### What to do
Nothing but the images is to be left out of your exact copy of the entries.

Top of The data

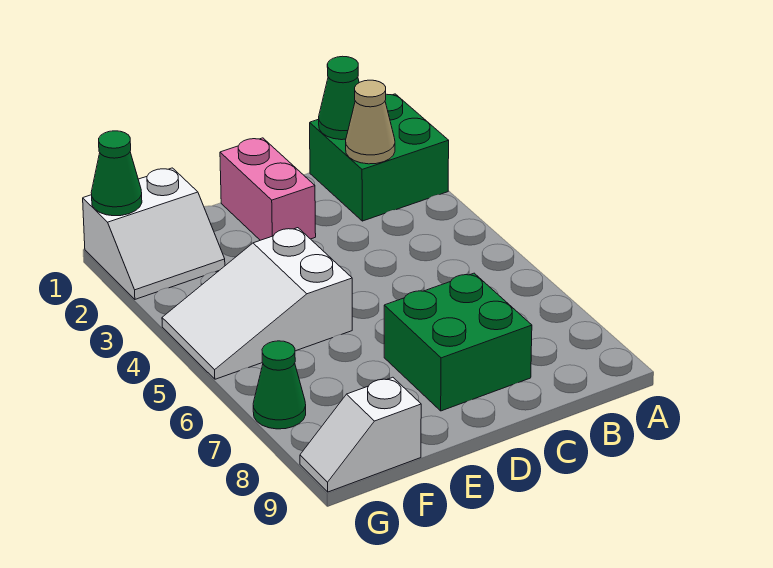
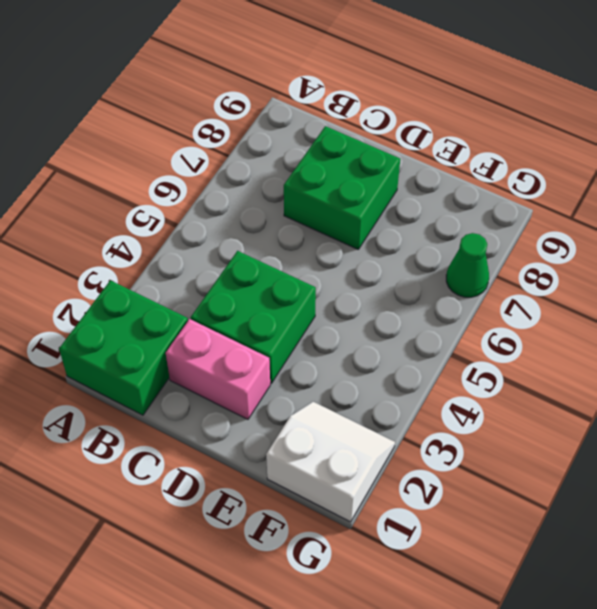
pink brick C2:D2 level 1 -> pink brick D1:D2 level 1
green brick C3:D4 level 1 -> none
none -> white slope E4:G5 level 1 top E
none -> white slope F9:G9 level 1 top F

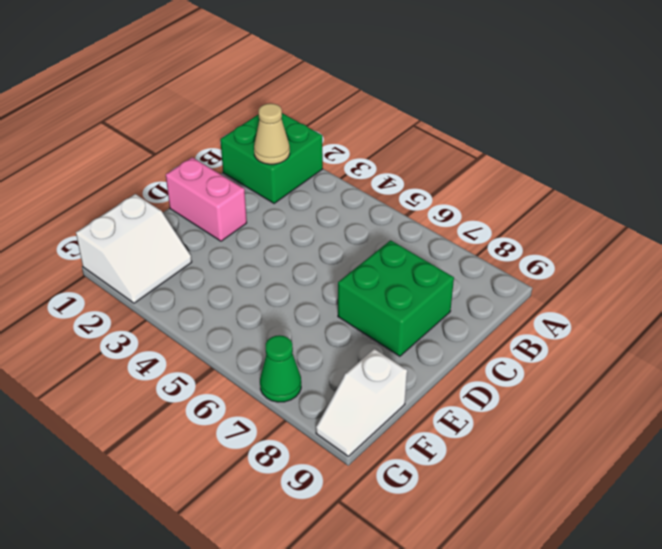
none -> white slope E4:G5 level 1 top E
none -> green cone B1 level 2

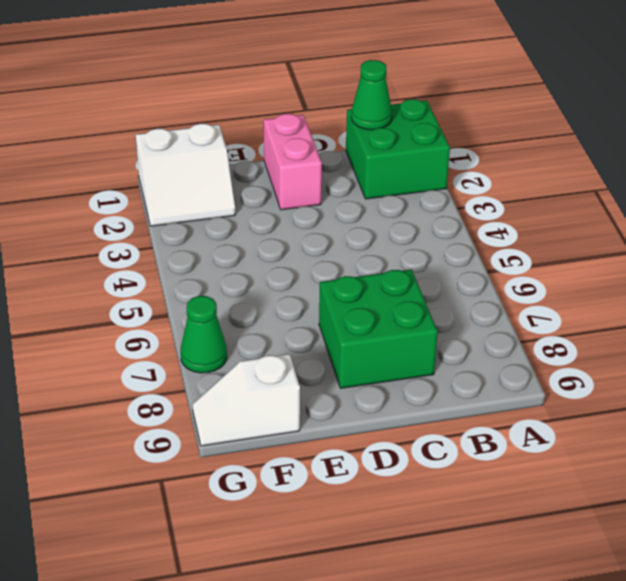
none -> white slope E4:G5 level 1 top E
none -> tan cone B2 level 2

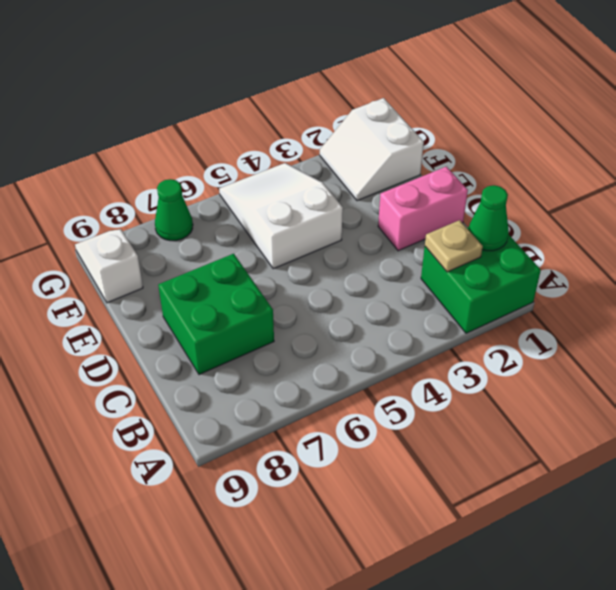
tan plate B2 level 2 -> tan cone B2 level 2
none -> green cone G1 level 2

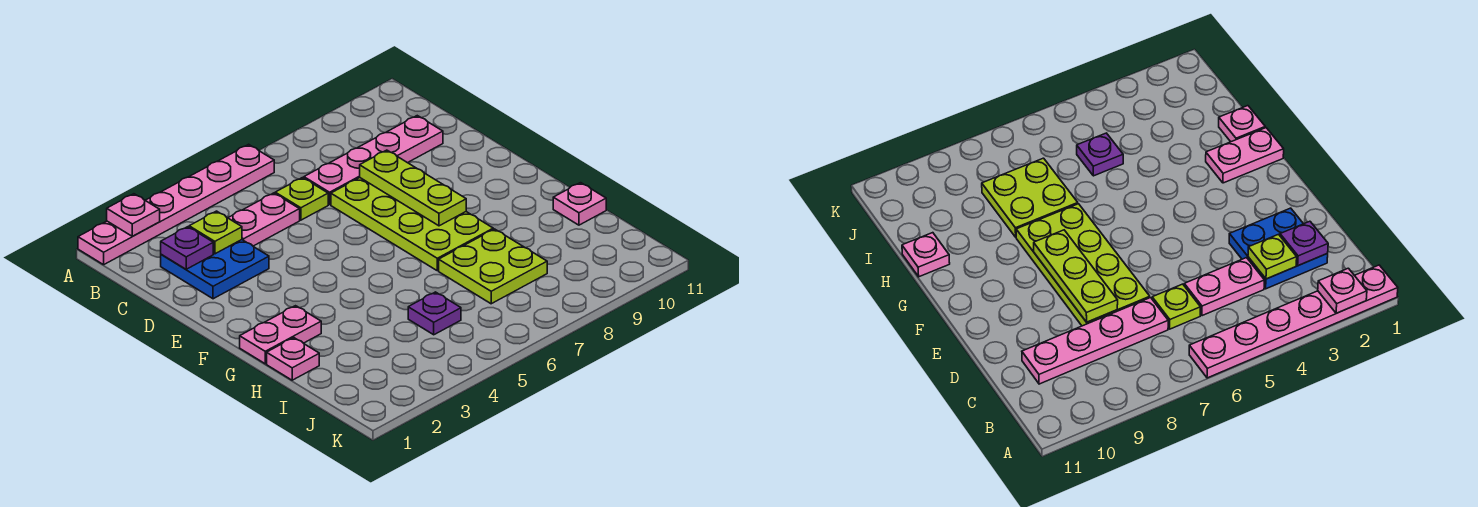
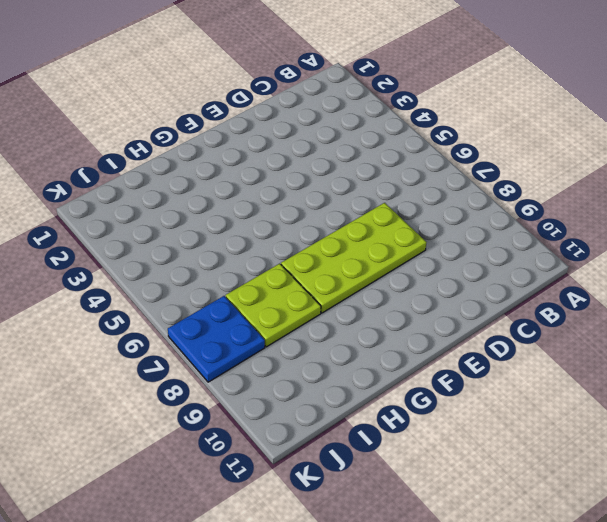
blue plate J7:K8 level 1 -> blue plate C2:D3 level 1
none -> pink plate A1:A6 level 1
none -> pink plate C4:C5 level 1
none -> lime plate C6 level 1

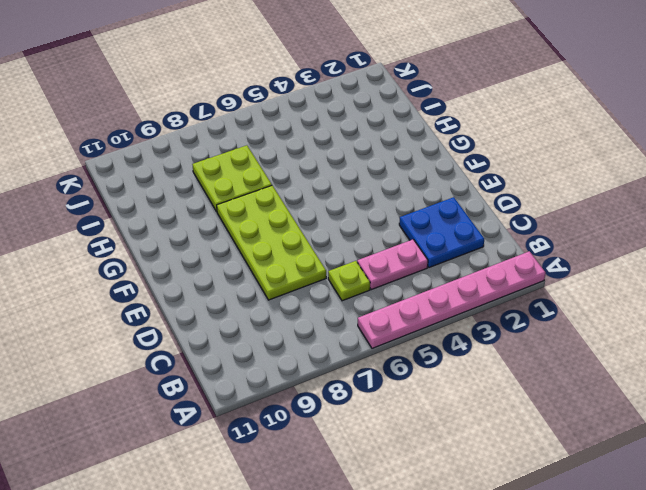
none -> pink plate C7:C10 level 1
none -> pink plate G1:G2 level 1
none -> pink plate H1 level 1

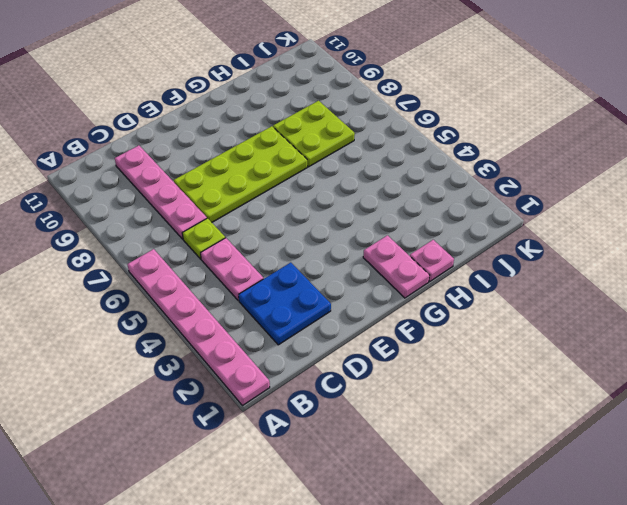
none -> pink plate H11 level 1
none -> purple plate I5 level 1
none -> pink plate A2 level 2

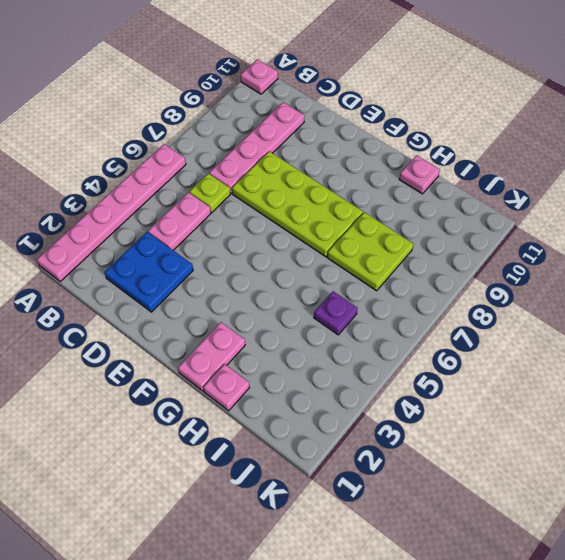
pink plate A11 level 1 -> pink plate A2 level 2
none -> purple plate C2 level 2
none -> lime plate C3 level 2
none -> lime plate D8:F8 level 2

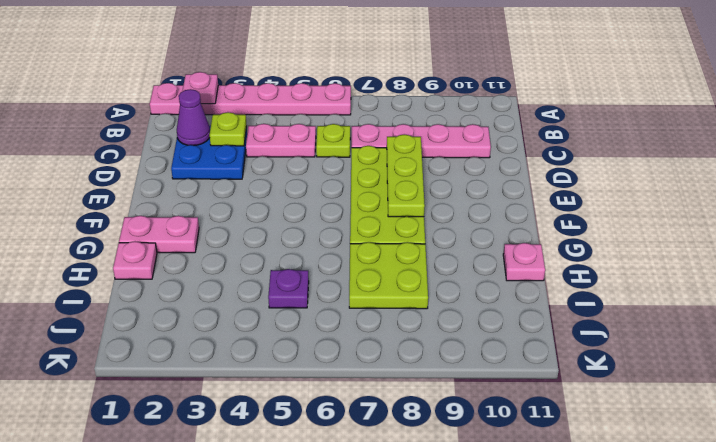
purple cone C2 level 2 -> purple plate C2 level 2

Bottom of The data

### Solution below
pink brick C2:D2 level 1 -> pink brick D1:D2 level 1
green brick C3:D4 level 1 -> none
none -> white slope E4:G5 level 1 top E
none -> white slope F9:G9 level 1 top F

none -> white slope E4:G5 level 1 top E
none -> green cone B1 level 2

none -> white slope E4:G5 level 1 top E
none -> tan cone B2 level 2

tan plate B2 level 2 -> tan cone B2 level 2
none -> green cone G1 level 2

blue plate J7:K8 level 1 -> blue plate C2:D3 level 1
none -> pink plate A1:A6 level 1
none -> pink plate C4:C5 level 1
none -> lime plate C6 level 1

none -> pink plate C7:C10 level 1
none -> pink plate G1:G2 level 1
none -> pink plate H1 level 1

none -> pink plate H11 level 1
none -> purple plate I5 level 1
none -> pink plate A2 level 2

pink plate A11 level 1 -> pink plate A2 level 2
none -> purple plate C2 level 2
none -> lime plate C3 level 2
none -> lime plate D8:F8 level 2

purple cone C2 level 2 -> purple plate C2 level 2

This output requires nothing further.